• _Data excerpt_:

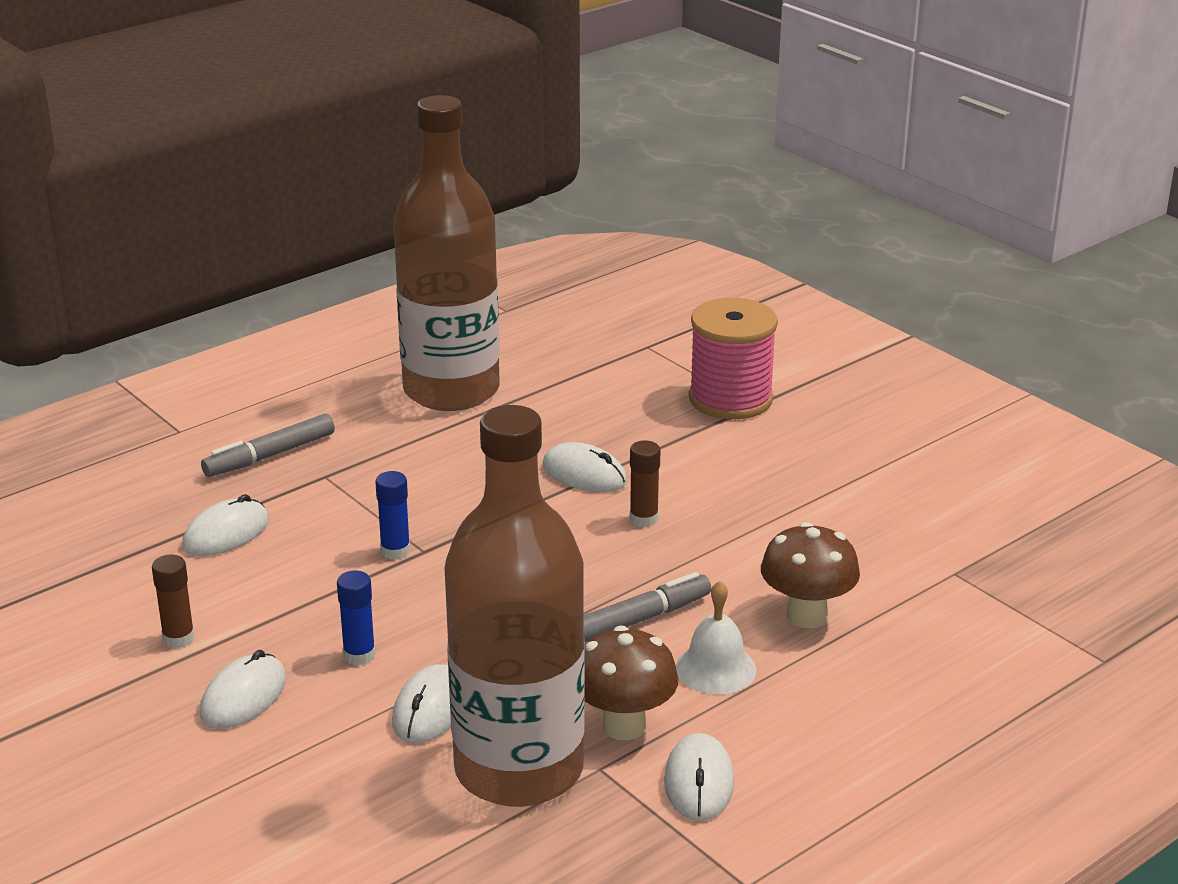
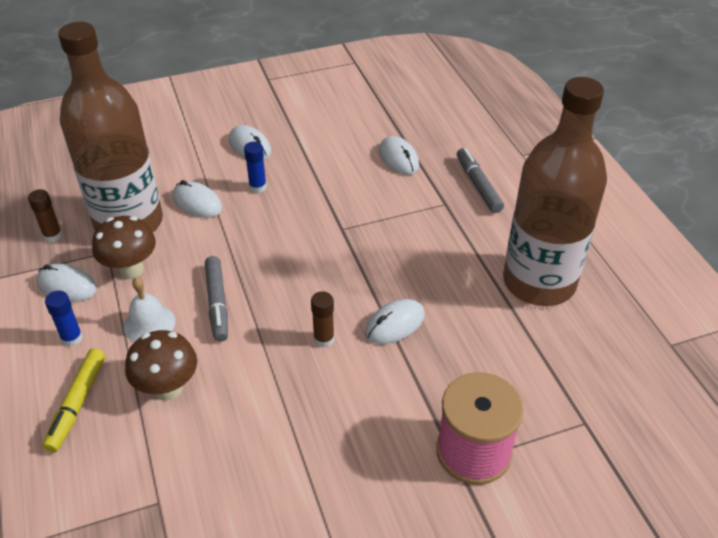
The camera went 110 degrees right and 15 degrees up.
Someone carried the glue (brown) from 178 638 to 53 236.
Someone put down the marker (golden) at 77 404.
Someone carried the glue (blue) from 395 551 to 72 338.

• _Task goal_: Take the line holding "Someone carried the glue (brown)" and all lines after it through the end of the data, and set them down exactly.

• _Your solution_:
Someone carried the glue (brown) from 178 638 to 53 236.
Someone put down the marker (golden) at 77 404.
Someone carried the glue (blue) from 395 551 to 72 338.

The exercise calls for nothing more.